• **Work instructions**: Reproduce the following records exactly from the line containing "92] | x1.76 |" onward, ending with the last line and including it.

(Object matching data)
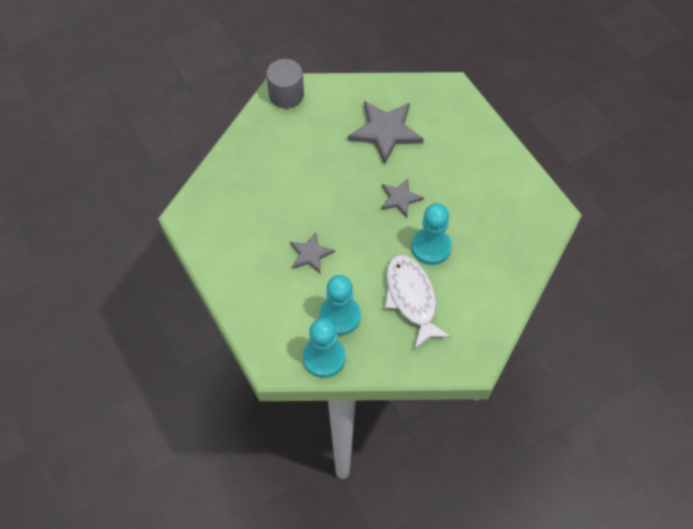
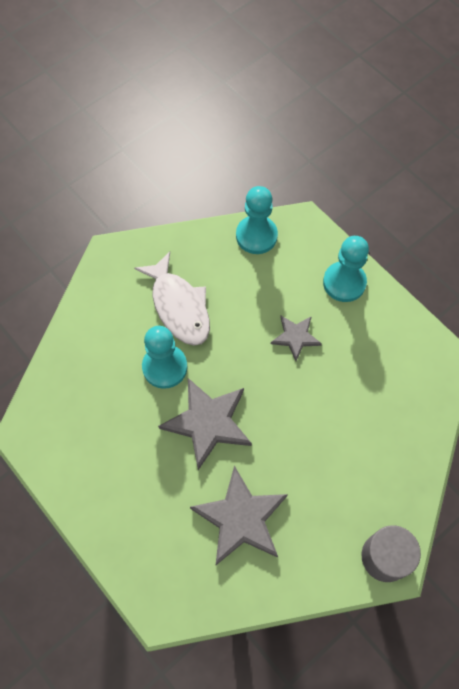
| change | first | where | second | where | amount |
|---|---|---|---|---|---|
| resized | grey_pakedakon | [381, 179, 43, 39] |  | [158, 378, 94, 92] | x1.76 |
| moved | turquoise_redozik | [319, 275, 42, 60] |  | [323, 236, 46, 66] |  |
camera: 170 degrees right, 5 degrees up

• **Result below**:
| resized | grey_pakedakon | [381, 179, 43, 39] |  | [158, 378, 94, 92] | x1.76 |
| moved | turquoise_redozik | [319, 275, 42, 60] |  | [323, 236, 46, 66] |  |
camera: 170 degrees right, 5 degrees up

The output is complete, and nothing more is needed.